Problem statement –
When you reach a picture, skip it, and retype every line below exactly.

Input data Start Marker

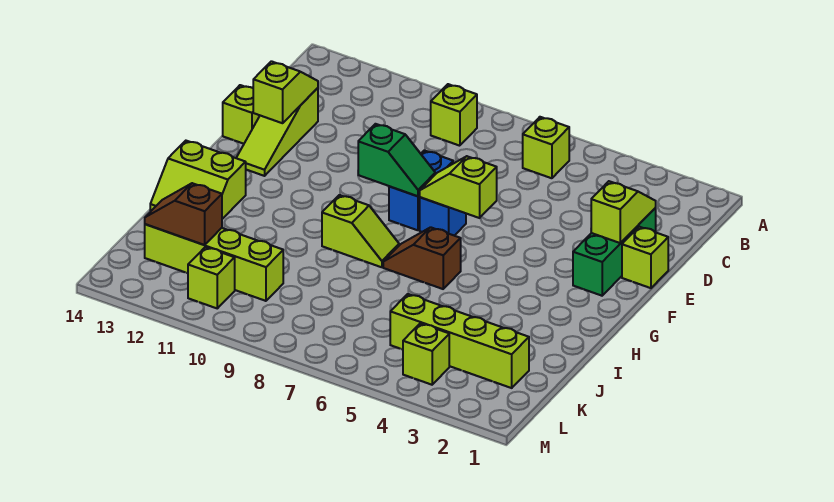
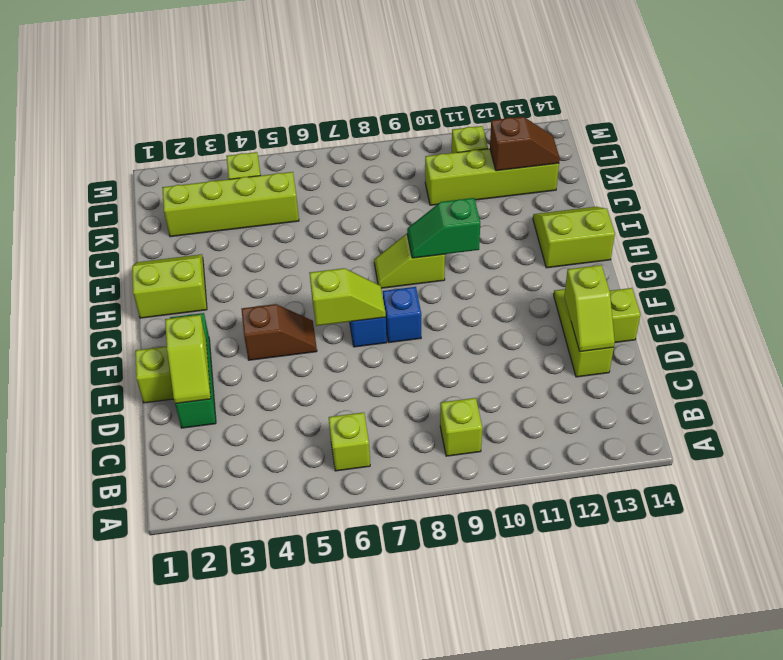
blue brick E8:F8 level 1 -> blue brick F8 level 1
green slope F8:F9 level 2 top 9 -> green slope H9:H10 level 2 top 10
none -> lime slope H1:I2 level 1 top H
brown slope H6:H7 level 1 top 6 -> brown slope F4:F5 level 1 top 4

Input data End Marker

Written response –
blue brick E8:F8 level 1 -> blue brick F8 level 1
green slope F8:F9 level 2 top 9 -> green slope H9:H10 level 2 top 10
none -> lime slope H1:I2 level 1 top H
brown slope H6:H7 level 1 top 6 -> brown slope F4:F5 level 1 top 4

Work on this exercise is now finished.